── AVAILABLE DATA

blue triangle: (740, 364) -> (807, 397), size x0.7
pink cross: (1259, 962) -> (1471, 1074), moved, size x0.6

────
── AVAILABLE DATA

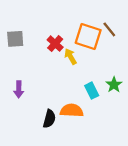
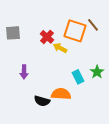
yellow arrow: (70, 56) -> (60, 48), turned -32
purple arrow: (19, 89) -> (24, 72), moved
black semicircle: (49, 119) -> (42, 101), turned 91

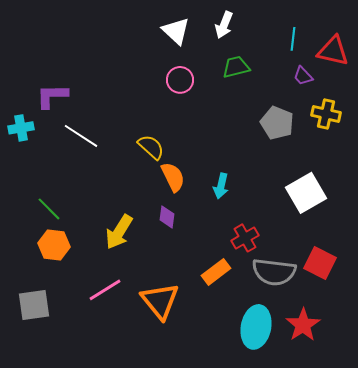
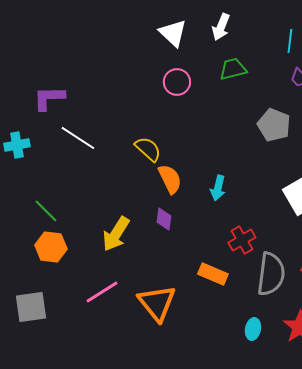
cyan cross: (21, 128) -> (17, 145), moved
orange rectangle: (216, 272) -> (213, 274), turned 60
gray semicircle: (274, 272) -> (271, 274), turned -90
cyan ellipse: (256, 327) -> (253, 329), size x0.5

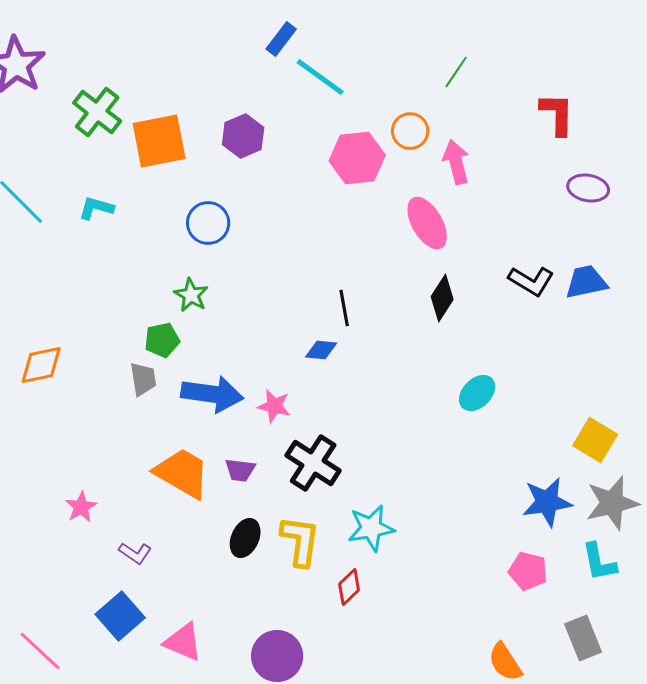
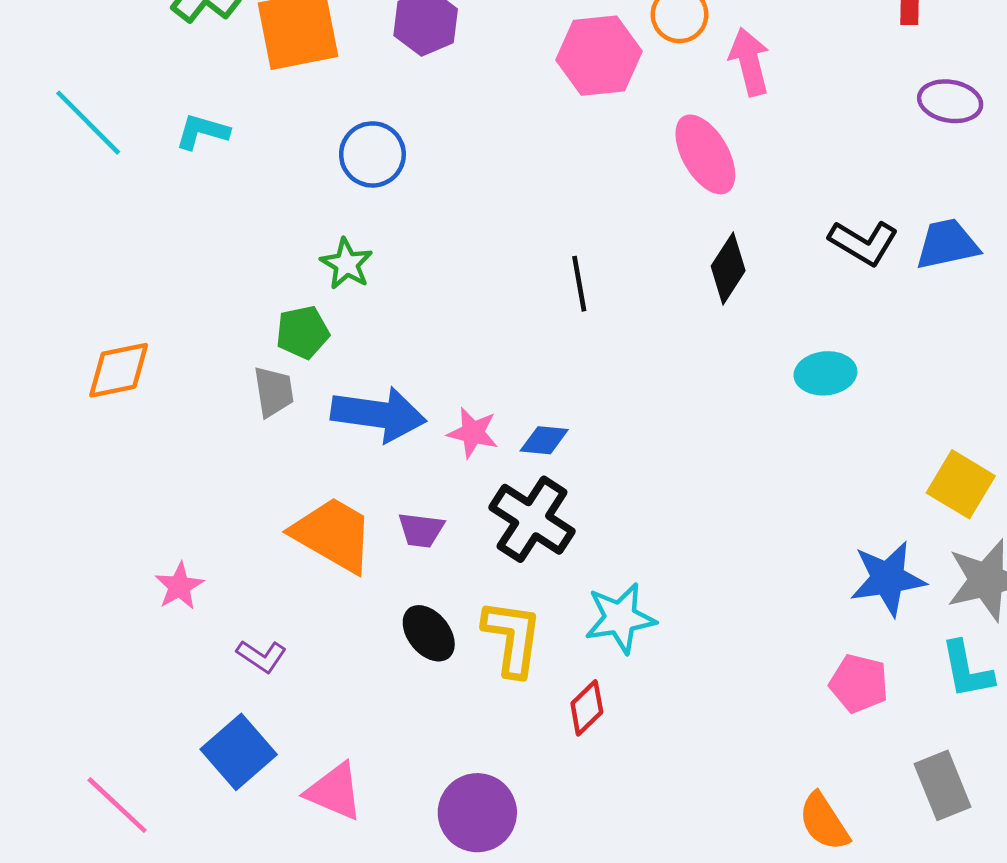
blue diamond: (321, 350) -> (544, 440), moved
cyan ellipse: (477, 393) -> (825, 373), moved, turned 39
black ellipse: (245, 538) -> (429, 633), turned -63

────

PROBLEM TO SOLVE>
After locating the line holding "blue triangle: (740, 364)" above, output exactly that line and every line after it through the line holding "pink cross: (1259, 962)". Include nothing else.

SOLUTION TO THIS TASK>
blue triangle: (740, 364) -> (807, 397), size x0.7
pink cross: (1259, 962) -> (1471, 1074), moved, size x0.6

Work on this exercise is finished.